Directions for this task: Here are records with pictures in them. Copy all of them exactly and leave the pictures out.

Exercise input:
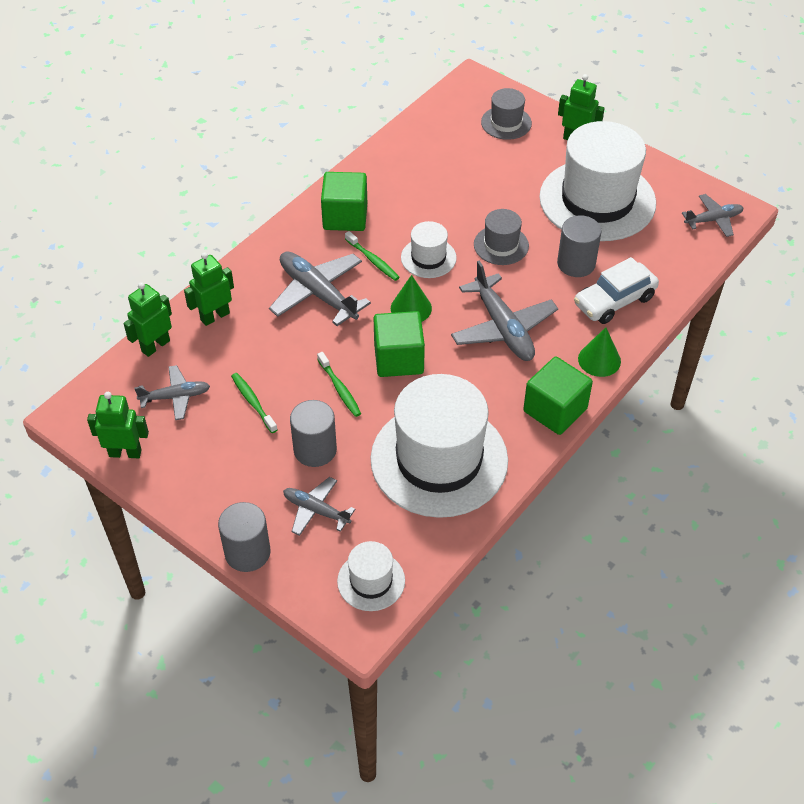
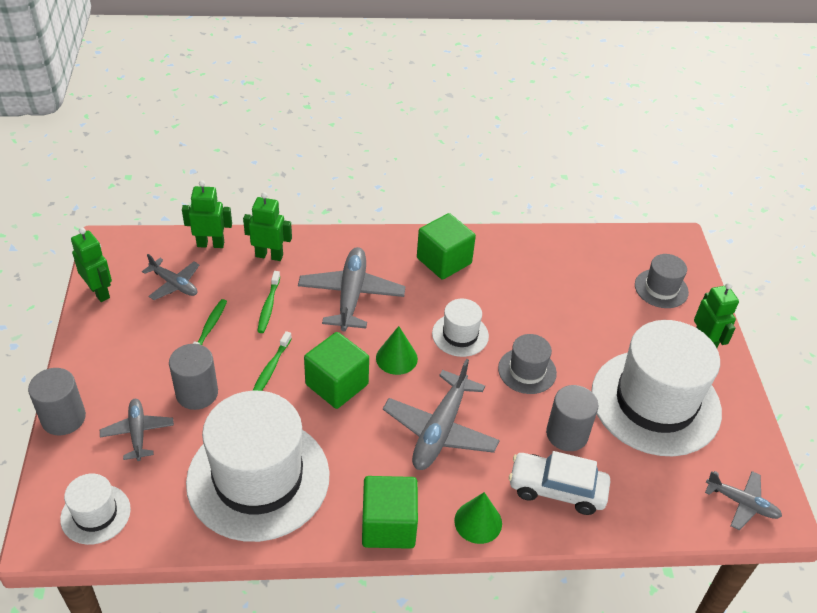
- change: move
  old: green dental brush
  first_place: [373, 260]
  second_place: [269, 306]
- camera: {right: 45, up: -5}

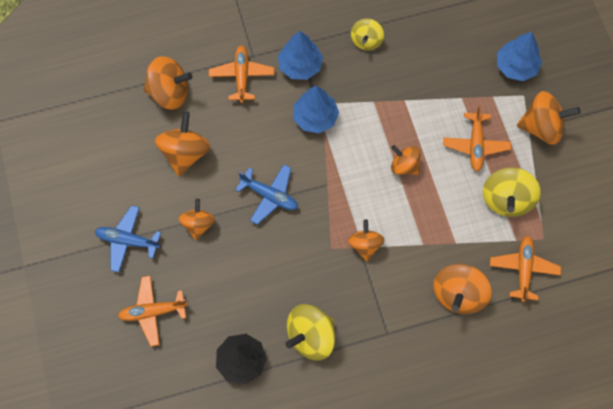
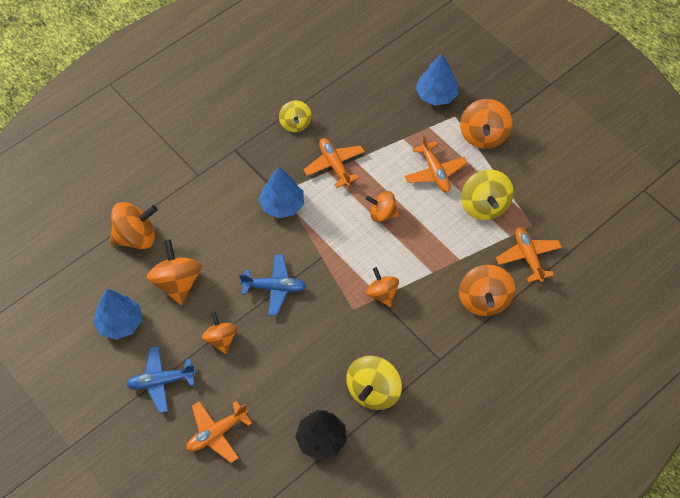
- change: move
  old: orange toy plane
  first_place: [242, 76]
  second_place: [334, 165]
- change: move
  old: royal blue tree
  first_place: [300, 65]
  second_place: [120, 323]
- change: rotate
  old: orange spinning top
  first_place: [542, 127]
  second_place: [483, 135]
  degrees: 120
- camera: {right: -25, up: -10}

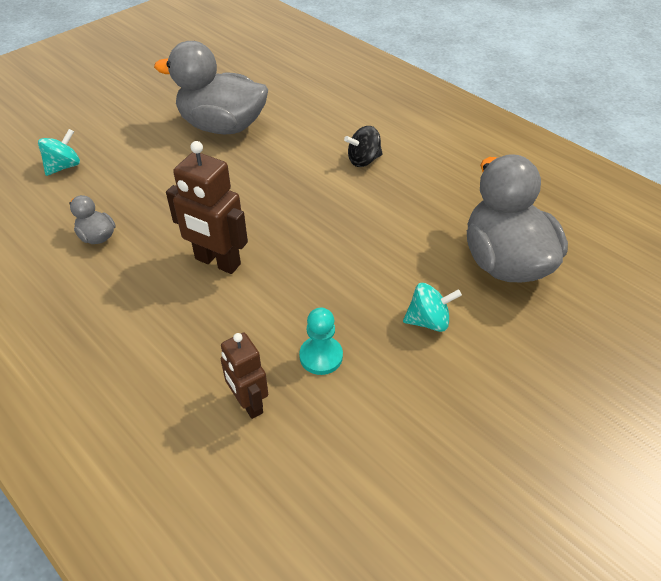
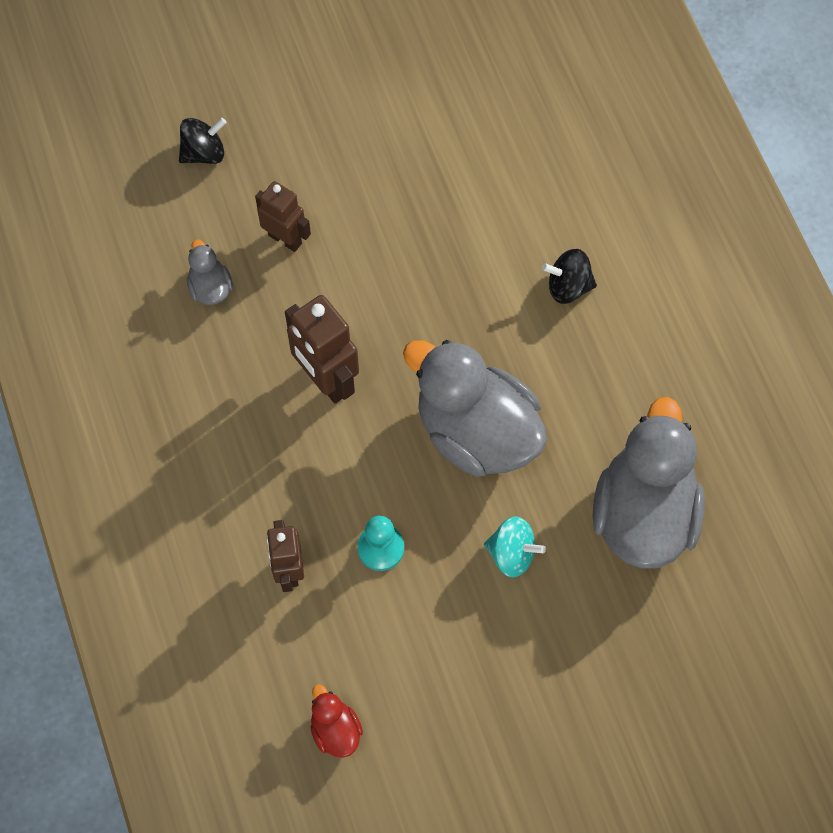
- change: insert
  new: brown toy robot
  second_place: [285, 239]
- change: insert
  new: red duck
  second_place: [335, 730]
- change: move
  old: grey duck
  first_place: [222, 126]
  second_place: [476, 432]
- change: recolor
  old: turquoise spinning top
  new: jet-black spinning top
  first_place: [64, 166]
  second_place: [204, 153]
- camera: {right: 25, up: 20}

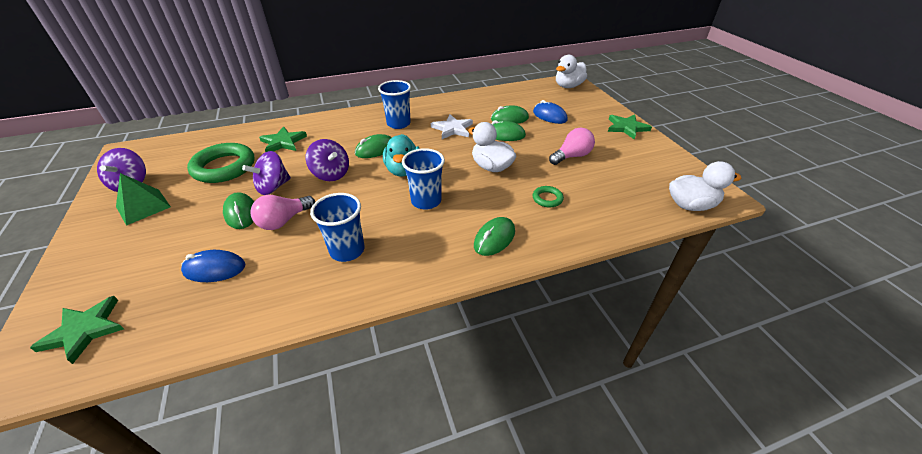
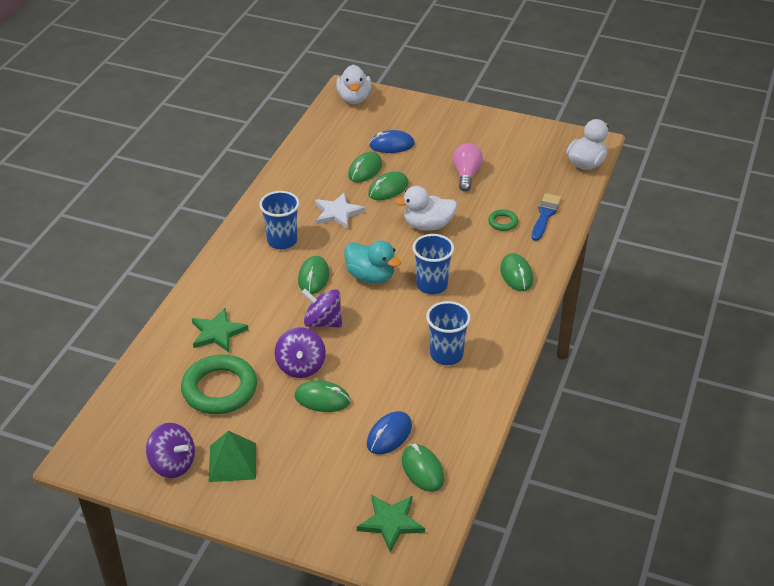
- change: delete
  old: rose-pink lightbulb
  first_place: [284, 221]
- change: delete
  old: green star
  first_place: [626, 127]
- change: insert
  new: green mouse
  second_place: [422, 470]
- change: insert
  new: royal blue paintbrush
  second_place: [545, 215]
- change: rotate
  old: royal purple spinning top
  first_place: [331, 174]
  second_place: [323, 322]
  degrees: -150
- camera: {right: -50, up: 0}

Response below:
- change: move
  old: green dental brush
  first_place: [373, 260]
  second_place: [269, 306]
- camera: {right: 45, up: -5}

- change: move
  old: orange toy plane
  first_place: [242, 76]
  second_place: [334, 165]
- change: move
  old: royal blue tree
  first_place: [300, 65]
  second_place: [120, 323]
- change: rotate
  old: orange spinning top
  first_place: [542, 127]
  second_place: [483, 135]
  degrees: 120
- camera: {right: -25, up: -10}

- change: insert
  new: brown toy robot
  second_place: [285, 239]
- change: insert
  new: red duck
  second_place: [335, 730]
- change: move
  old: grey duck
  first_place: [222, 126]
  second_place: [476, 432]
- change: recolor
  old: turquoise spinning top
  new: jet-black spinning top
  first_place: [64, 166]
  second_place: [204, 153]
- camera: {right: 25, up: 20}

- change: delete
  old: rose-pink lightbulb
  first_place: [284, 221]
- change: delete
  old: green star
  first_place: [626, 127]
- change: insert
  new: green mouse
  second_place: [422, 470]
- change: insert
  new: royal blue paintbrush
  second_place: [545, 215]
- change: rotate
  old: royal purple spinning top
  first_place: [331, 174]
  second_place: [323, 322]
  degrees: -150
- camera: {right: -50, up: 0}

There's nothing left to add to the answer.